STORED DATA:
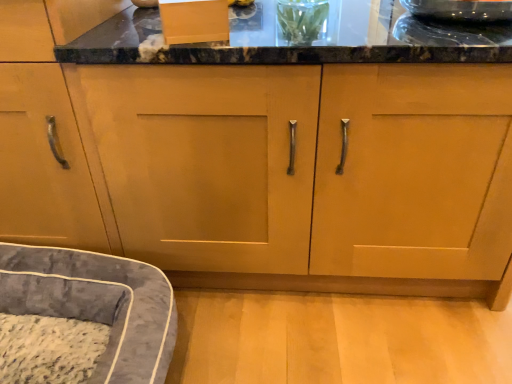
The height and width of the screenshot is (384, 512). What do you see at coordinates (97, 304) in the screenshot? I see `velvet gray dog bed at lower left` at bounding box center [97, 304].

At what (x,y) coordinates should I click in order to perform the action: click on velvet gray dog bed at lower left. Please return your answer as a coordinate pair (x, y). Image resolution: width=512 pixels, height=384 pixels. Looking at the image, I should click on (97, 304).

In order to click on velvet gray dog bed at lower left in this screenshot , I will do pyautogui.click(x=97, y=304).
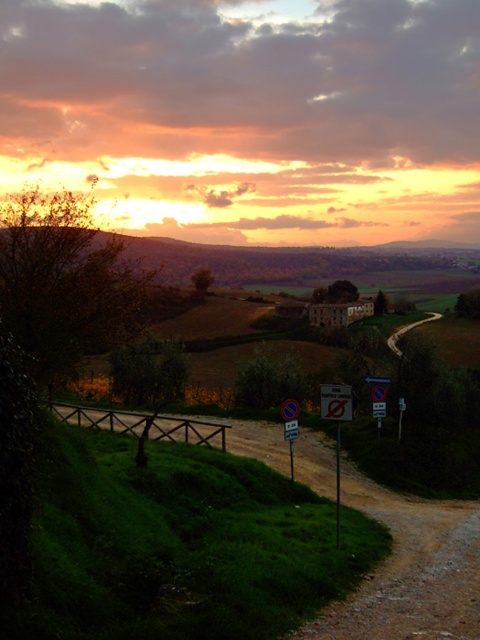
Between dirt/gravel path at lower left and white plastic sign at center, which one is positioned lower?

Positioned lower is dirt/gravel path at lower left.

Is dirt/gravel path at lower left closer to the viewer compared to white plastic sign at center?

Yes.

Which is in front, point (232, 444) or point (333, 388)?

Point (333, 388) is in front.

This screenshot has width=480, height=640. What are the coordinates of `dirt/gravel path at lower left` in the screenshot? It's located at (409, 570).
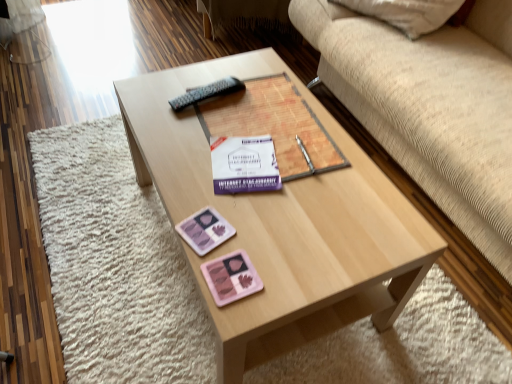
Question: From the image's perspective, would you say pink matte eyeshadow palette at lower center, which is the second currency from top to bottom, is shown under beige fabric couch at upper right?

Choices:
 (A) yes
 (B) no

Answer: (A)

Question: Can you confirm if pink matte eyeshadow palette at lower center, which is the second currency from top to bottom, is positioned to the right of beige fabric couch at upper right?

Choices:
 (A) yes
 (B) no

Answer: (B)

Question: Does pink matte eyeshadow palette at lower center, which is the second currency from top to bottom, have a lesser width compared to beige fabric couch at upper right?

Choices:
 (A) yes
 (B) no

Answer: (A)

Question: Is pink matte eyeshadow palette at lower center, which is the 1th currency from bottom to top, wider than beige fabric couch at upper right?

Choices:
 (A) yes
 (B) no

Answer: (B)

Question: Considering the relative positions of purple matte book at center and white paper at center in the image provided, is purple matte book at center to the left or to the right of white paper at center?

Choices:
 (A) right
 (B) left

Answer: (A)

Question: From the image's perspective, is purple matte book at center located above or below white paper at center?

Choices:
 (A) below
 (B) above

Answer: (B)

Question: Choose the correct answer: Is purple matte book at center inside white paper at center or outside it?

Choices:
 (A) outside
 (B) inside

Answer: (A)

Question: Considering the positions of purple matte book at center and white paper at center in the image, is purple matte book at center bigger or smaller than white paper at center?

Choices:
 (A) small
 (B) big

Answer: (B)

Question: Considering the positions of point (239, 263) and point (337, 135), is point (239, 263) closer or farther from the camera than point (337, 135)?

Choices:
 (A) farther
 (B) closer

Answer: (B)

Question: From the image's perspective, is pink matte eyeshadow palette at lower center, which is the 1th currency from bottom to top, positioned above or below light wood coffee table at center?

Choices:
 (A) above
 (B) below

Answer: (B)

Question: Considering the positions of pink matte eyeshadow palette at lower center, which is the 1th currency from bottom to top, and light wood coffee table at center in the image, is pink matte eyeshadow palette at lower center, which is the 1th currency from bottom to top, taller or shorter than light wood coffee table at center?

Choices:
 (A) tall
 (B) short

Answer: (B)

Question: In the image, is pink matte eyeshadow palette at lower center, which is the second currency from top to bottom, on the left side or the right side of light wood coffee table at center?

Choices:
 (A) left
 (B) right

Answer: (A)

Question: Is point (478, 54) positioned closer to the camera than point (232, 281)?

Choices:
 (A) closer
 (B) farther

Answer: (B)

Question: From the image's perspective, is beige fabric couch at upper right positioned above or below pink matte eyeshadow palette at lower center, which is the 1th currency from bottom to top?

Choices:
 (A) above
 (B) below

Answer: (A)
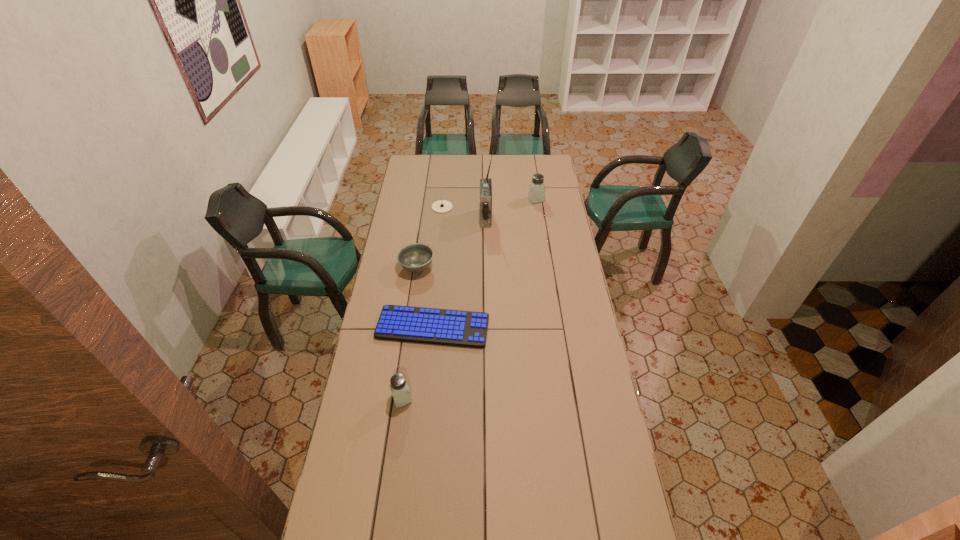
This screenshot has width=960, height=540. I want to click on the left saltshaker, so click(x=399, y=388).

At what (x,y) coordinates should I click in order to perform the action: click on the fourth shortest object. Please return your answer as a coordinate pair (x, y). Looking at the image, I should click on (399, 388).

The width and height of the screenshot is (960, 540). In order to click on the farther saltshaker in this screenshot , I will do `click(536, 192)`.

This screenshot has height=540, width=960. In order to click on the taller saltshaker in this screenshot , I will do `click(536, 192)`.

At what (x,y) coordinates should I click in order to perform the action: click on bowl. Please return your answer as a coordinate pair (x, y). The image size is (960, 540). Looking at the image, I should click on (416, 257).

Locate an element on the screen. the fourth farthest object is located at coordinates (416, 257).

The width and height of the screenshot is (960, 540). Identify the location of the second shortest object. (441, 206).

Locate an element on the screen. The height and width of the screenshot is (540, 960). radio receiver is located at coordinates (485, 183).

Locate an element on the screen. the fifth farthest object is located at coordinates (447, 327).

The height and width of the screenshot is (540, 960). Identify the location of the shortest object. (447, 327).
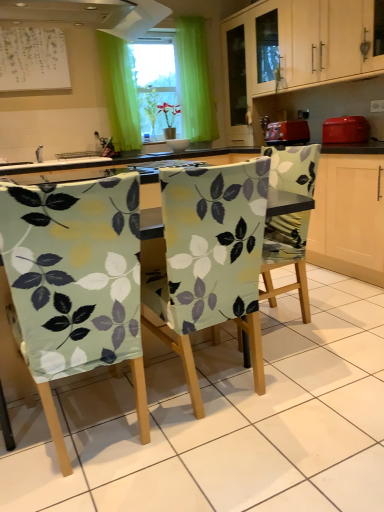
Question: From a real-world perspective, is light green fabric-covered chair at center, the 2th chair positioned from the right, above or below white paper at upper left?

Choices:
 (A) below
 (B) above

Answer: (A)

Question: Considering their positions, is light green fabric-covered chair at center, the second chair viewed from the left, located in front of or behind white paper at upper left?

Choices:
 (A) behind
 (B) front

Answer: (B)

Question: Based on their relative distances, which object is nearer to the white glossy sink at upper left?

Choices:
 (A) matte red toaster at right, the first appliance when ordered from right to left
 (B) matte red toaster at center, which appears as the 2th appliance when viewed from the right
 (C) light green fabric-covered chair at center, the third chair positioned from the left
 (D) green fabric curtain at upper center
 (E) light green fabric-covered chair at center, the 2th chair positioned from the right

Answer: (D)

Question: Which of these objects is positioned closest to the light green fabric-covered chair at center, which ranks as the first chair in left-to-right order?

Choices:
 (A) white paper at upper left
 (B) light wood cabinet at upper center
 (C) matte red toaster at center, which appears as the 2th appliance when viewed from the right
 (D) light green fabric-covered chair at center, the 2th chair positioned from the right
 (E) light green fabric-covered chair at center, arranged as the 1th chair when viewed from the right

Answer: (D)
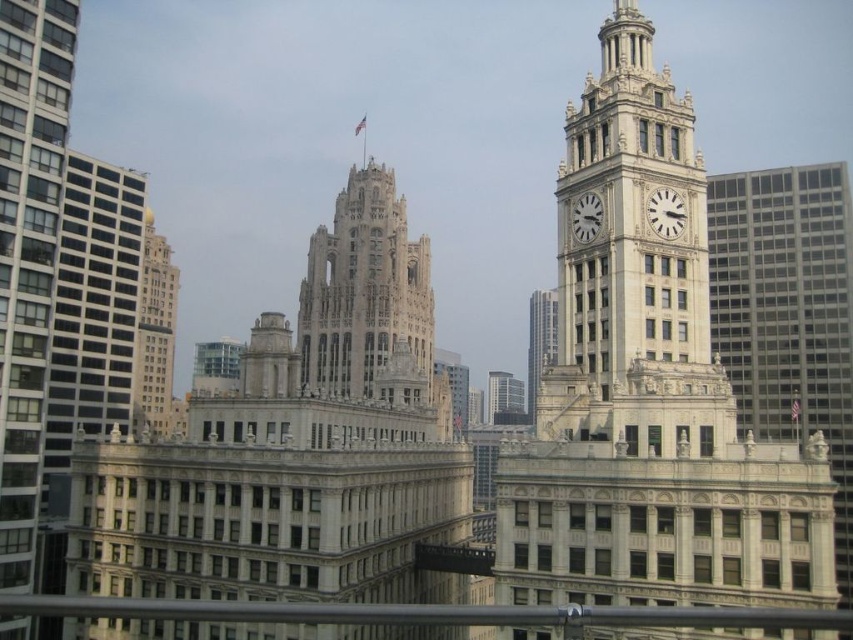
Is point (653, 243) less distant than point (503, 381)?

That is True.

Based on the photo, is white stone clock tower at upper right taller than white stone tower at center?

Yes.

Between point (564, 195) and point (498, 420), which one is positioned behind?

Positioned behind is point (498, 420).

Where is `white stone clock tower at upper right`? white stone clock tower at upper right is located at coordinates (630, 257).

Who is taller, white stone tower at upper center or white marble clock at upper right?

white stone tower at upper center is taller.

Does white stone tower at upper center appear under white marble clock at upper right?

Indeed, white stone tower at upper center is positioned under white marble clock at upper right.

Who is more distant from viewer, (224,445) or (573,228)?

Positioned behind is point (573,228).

---

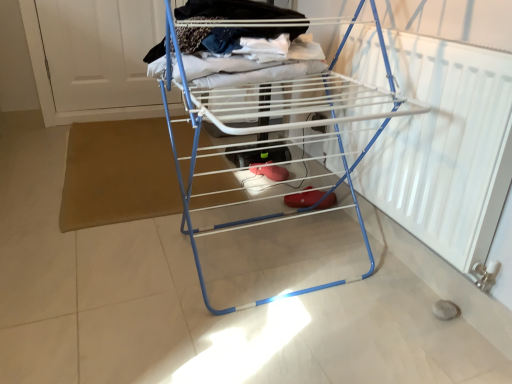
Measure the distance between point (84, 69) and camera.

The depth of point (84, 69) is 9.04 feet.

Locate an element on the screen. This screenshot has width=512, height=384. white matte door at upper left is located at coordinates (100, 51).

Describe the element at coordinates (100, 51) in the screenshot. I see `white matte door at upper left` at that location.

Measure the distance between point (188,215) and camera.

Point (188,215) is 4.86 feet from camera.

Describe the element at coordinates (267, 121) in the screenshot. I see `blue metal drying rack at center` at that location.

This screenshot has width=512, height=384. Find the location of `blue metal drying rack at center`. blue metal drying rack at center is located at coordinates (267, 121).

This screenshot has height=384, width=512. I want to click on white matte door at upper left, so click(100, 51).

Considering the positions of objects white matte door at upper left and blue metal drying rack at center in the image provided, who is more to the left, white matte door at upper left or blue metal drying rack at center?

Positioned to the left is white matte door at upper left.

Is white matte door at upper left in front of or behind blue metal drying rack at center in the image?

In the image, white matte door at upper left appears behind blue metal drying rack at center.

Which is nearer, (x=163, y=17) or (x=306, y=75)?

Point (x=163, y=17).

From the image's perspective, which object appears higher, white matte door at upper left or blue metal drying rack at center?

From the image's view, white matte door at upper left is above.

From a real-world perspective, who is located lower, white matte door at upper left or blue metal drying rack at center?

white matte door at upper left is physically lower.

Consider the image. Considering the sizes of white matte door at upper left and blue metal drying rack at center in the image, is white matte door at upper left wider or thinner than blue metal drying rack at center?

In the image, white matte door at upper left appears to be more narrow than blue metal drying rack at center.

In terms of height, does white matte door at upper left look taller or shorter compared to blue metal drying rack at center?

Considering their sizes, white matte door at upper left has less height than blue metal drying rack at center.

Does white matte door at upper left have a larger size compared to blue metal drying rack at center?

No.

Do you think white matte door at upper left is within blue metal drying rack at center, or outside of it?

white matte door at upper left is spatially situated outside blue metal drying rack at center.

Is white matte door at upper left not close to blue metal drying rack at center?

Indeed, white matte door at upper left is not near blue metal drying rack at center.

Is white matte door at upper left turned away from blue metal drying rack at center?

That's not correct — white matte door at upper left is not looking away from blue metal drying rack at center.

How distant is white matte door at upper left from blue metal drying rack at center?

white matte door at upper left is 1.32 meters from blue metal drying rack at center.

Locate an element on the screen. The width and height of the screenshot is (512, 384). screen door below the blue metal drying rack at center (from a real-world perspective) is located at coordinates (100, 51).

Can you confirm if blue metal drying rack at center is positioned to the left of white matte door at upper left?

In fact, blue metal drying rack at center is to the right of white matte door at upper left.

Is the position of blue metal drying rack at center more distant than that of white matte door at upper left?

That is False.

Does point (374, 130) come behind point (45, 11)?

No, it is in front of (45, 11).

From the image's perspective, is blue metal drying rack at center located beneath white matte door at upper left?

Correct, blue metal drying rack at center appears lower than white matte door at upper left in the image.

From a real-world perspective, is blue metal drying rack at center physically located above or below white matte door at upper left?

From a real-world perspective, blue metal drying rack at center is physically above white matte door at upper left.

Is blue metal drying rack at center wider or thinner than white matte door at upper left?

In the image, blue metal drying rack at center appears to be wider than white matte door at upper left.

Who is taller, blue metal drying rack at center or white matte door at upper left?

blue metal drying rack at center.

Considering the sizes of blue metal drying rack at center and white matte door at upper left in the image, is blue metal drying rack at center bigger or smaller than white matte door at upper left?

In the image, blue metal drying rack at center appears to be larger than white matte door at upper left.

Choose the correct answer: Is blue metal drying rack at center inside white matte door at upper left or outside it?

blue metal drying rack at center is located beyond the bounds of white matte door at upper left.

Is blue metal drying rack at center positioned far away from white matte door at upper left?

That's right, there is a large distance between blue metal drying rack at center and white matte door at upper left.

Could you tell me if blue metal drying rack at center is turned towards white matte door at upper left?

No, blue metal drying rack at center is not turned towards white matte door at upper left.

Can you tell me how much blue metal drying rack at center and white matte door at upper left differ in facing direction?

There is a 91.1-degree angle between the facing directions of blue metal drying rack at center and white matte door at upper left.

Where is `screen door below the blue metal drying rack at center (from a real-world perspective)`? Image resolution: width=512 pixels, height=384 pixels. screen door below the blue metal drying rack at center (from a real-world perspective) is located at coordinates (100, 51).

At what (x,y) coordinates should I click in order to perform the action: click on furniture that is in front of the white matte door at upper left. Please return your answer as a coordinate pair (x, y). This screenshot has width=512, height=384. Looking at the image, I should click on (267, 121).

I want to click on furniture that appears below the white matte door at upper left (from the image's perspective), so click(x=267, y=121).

DIRECTION:
Print the data lines starting with the line that contains "Point (188,215) is 4.86 feet from camera." and ending with the line that contains "Describe the element at coordinates (267, 121)", reproducing them exactly.

TASK RESPONSE:
Point (188,215) is 4.86 feet from camera.

Describe the element at coordinates (267, 121) in the screenshot. I see `blue metal drying rack at center` at that location.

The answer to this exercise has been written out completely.